#### TASK
Output every entry exactly, without any pictures.

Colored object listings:
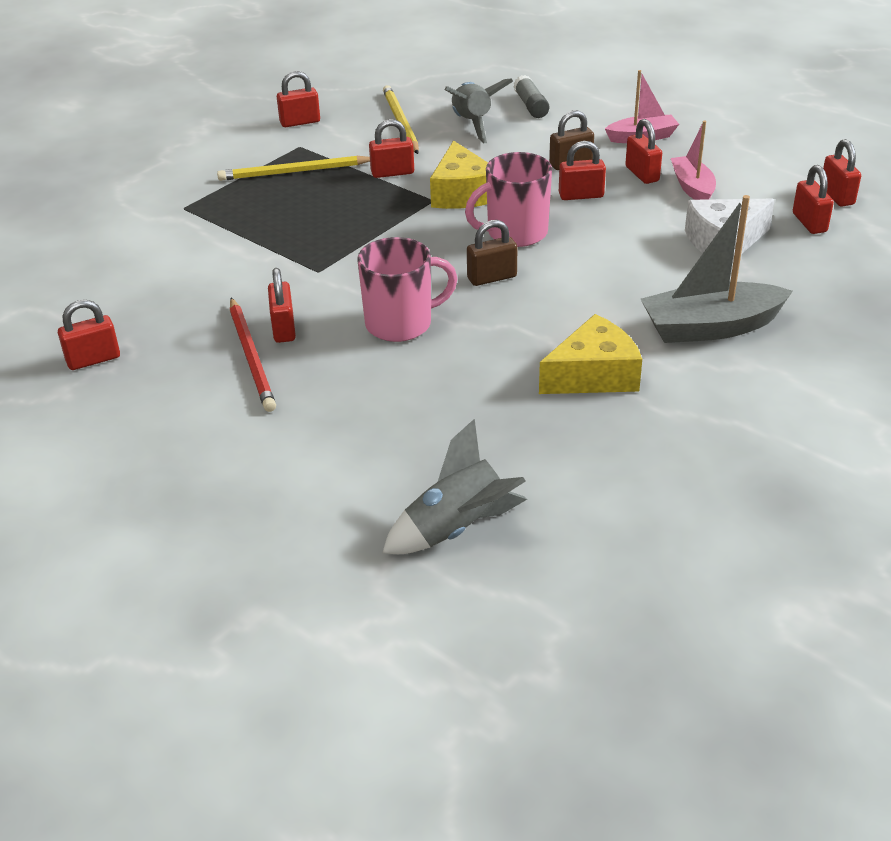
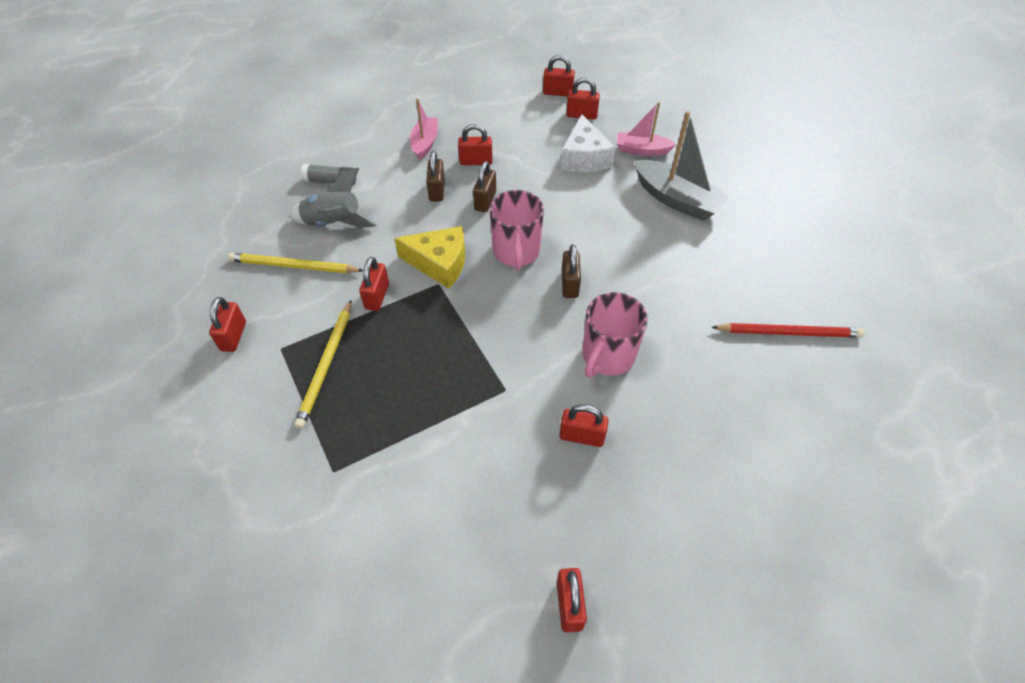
camera: 70 degrees left, 15 degrees up
red pencil [230,298,276,412] -> red pencil moved to [712,323,865,338]
pink mug [357,237,458,342] -> pink mug turned 150 degrees counterclockwise [582,292,648,377]
grey rocket [382,418,527,554] -> none
yellow cheese [539,314,642,394] -> none
red padlock [559,141,606,200] -> brown padlock [473,161,496,212]
grey boat [641,195,793,343] -> grey boat turned 60 degrees counterclockwise [634,111,730,221]
pink boat [671,121,716,200] -> pink boat moved to [617,102,676,156]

#### REPLY
camera: 70 degrees left, 15 degrees up
red pencil [230,298,276,412] -> red pencil moved to [712,323,865,338]
pink mug [357,237,458,342] -> pink mug turned 150 degrees counterclockwise [582,292,648,377]
grey rocket [382,418,527,554] -> none
yellow cheese [539,314,642,394] -> none
red padlock [559,141,606,200] -> brown padlock [473,161,496,212]
grey boat [641,195,793,343] -> grey boat turned 60 degrees counterclockwise [634,111,730,221]
pink boat [671,121,716,200] -> pink boat moved to [617,102,676,156]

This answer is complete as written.